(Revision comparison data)
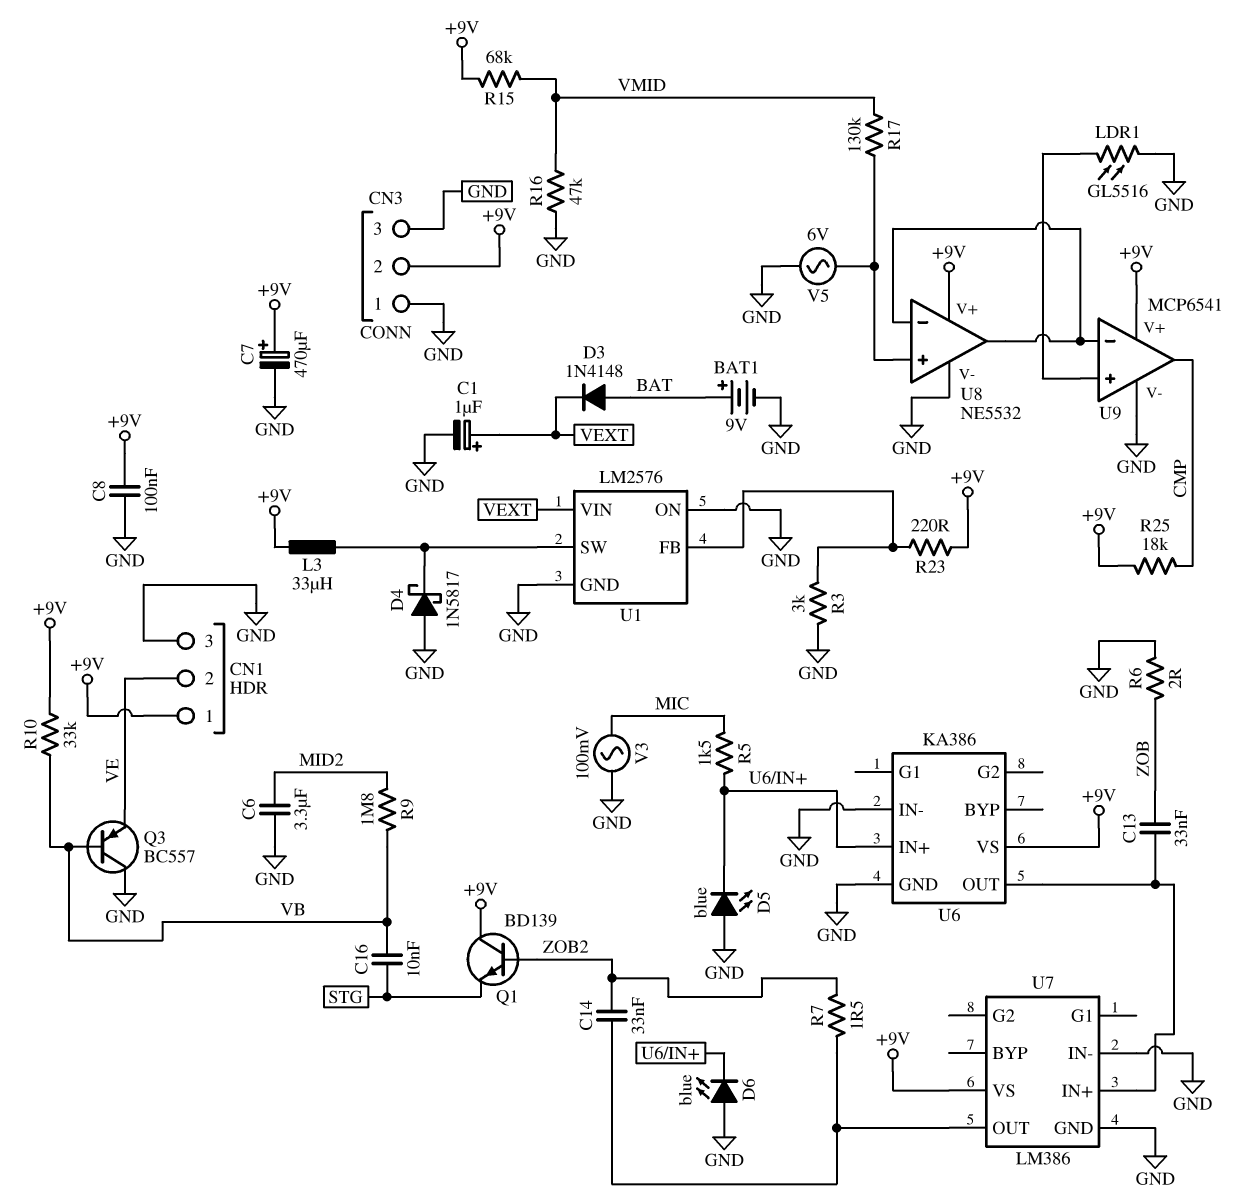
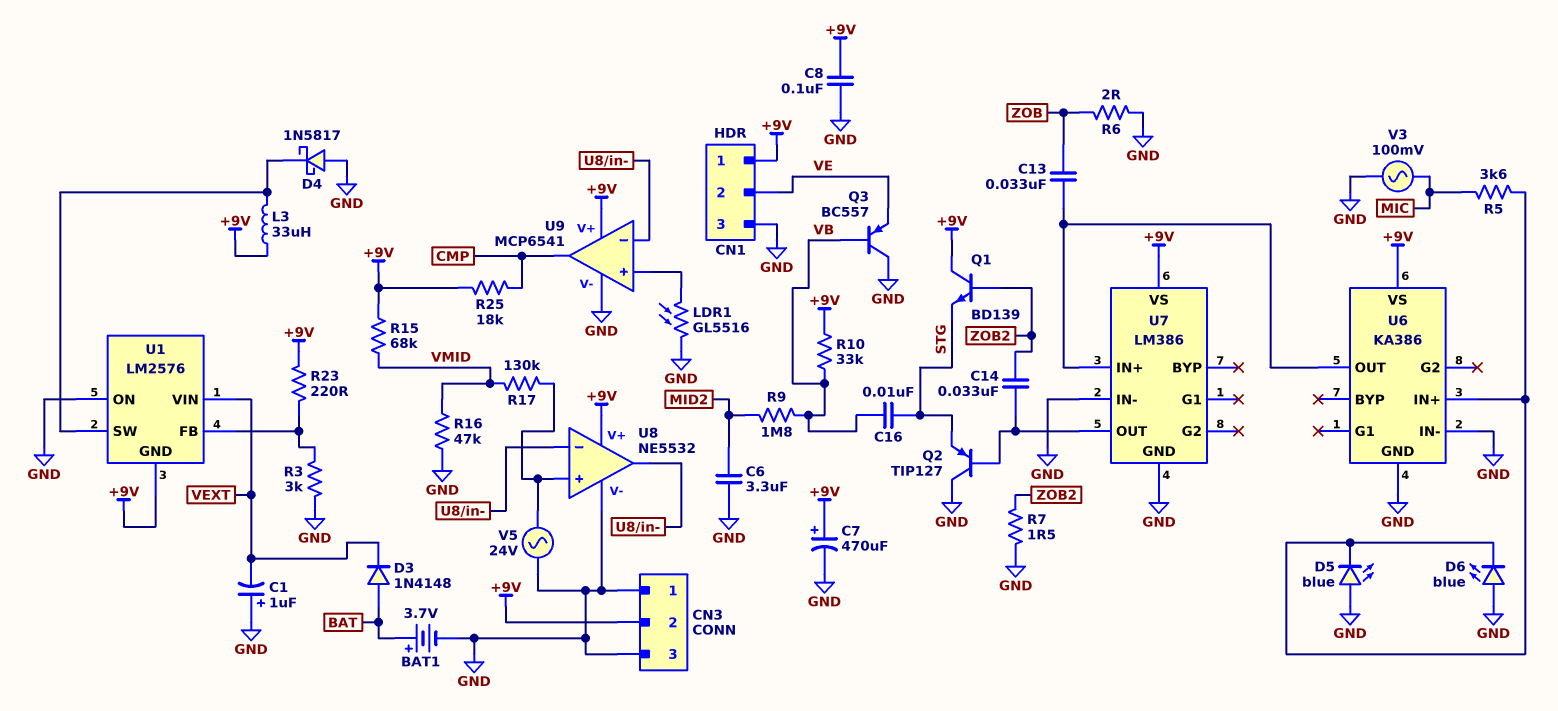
BAT1: 9V (plus BAT, minus GND) -> 3.7V (plus BAT, minus GND)
C1: 1uF (plus VEXT, minus GND) -> 1uF (plus GND, minus VEXT)
Q2: none -> PNP TIP127 (B U7/OUT, C GND, E STG)
R5: 1.5k (MIC, U6/IN+) -> 3.6k (MIC, U6/IN+)
R7: 1.5 (U7/OUT, ZOB2) -> 1.5 (GND, ZOB2)
U1 pin GND: GND -> +9V
V5: AC 6V (GND, U8/in+) -> AC 24V (GND, U8/in+)

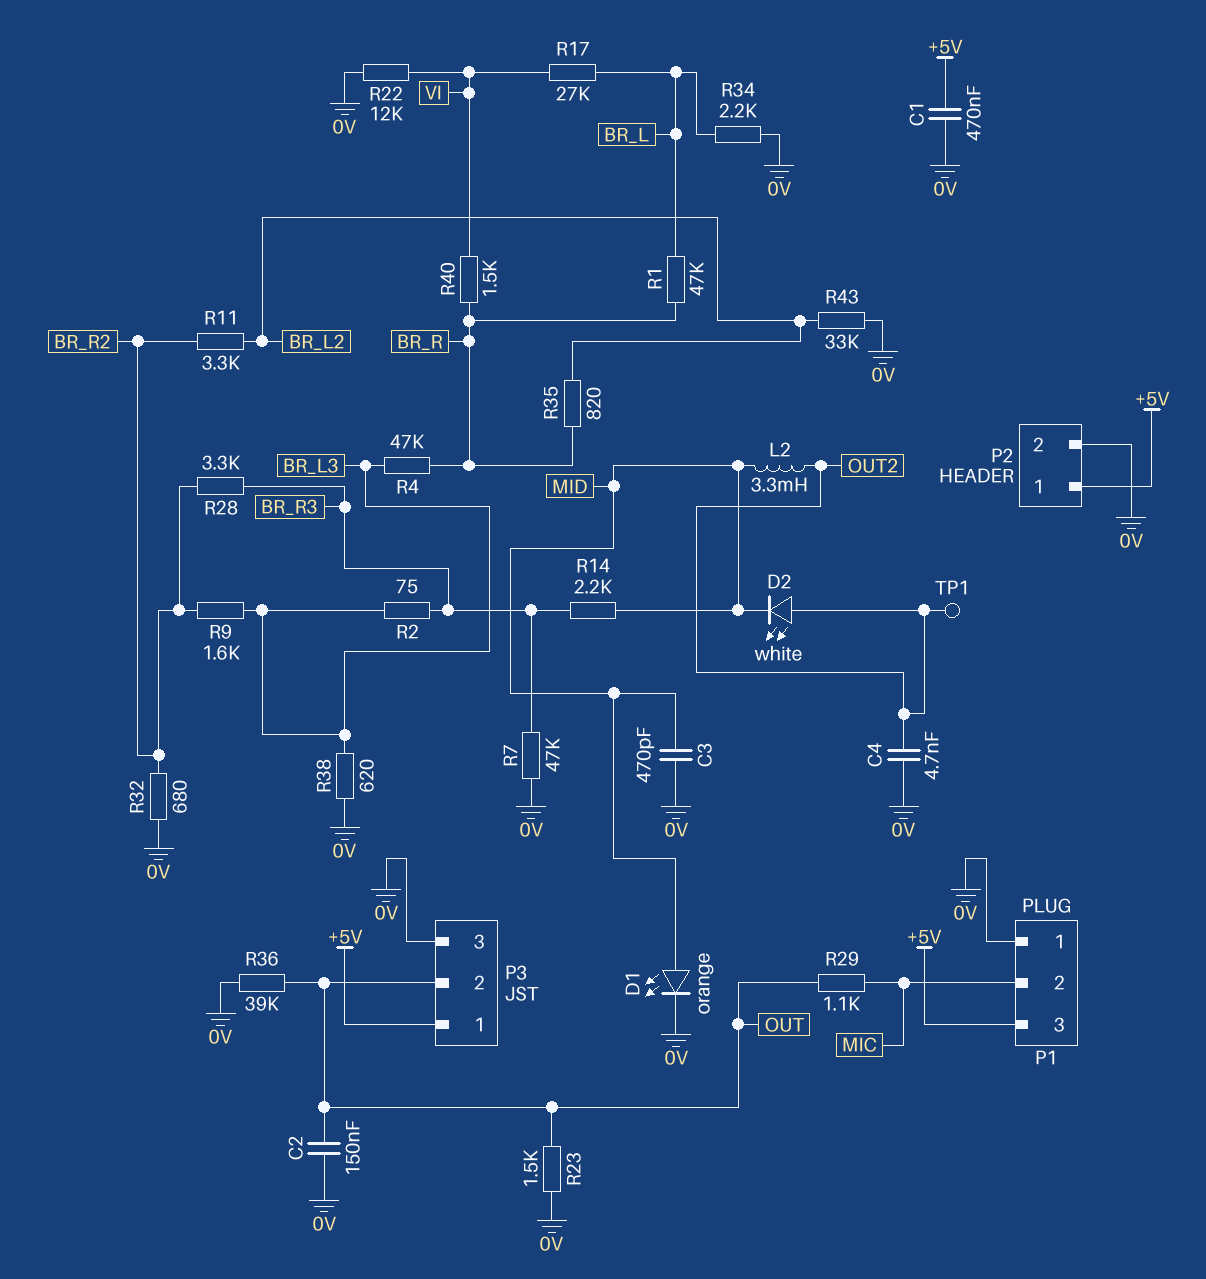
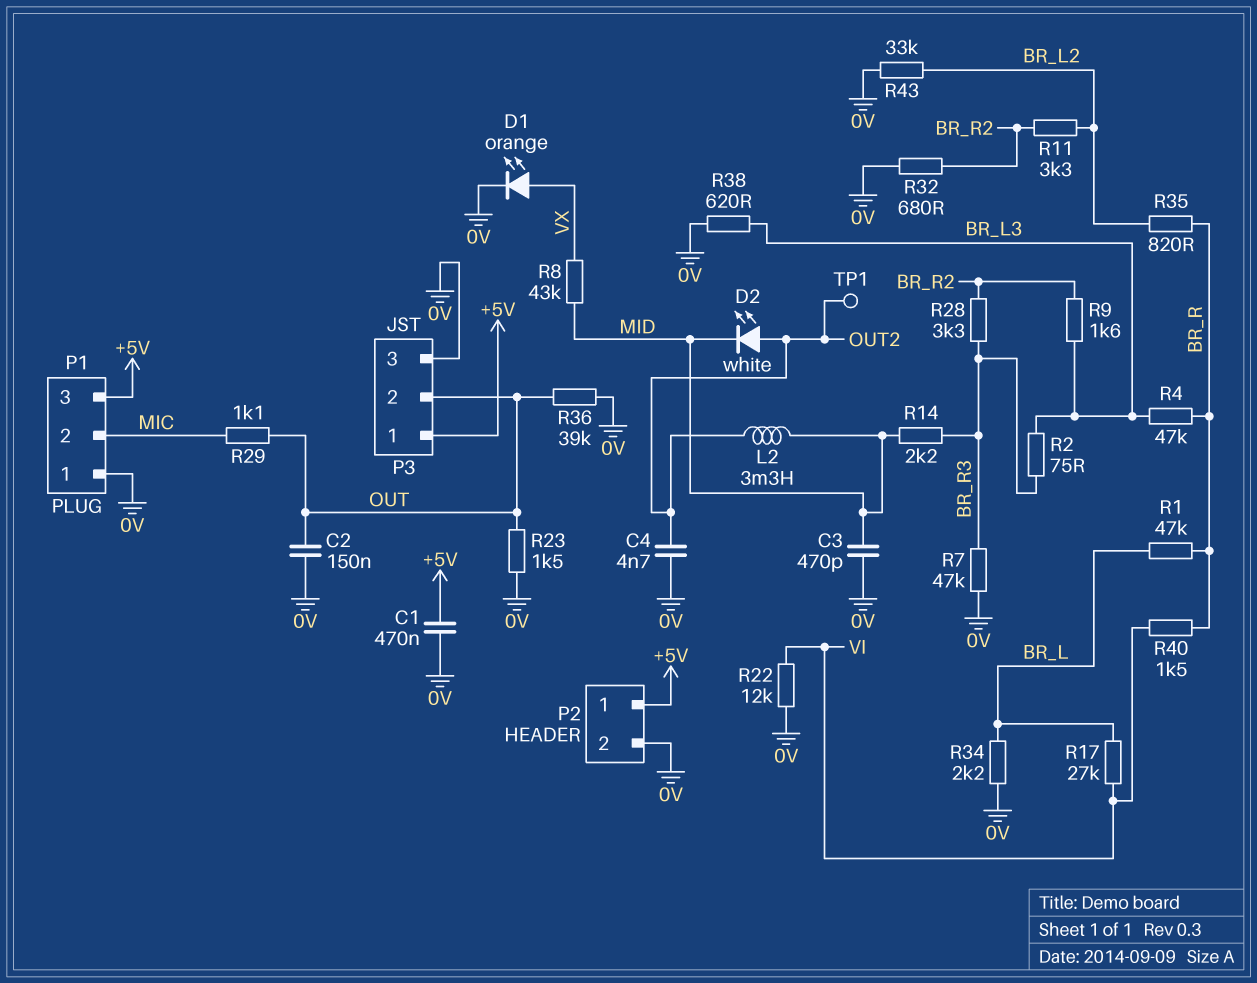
D1: LED orange (A MID, K 0V) -> LED orange (A VX, K 0V)
R8: none -> 43k (MID, VX)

**GOAL OF THE EXERCISE**
What should appear is an exact copy of the lines from the one with "D1: LED orange" through the end of the entries above, ends included, and no other text.

**ANSWER BOX**
D1: LED orange (A MID, K 0V) -> LED orange (A VX, K 0V)
R8: none -> 43k (MID, VX)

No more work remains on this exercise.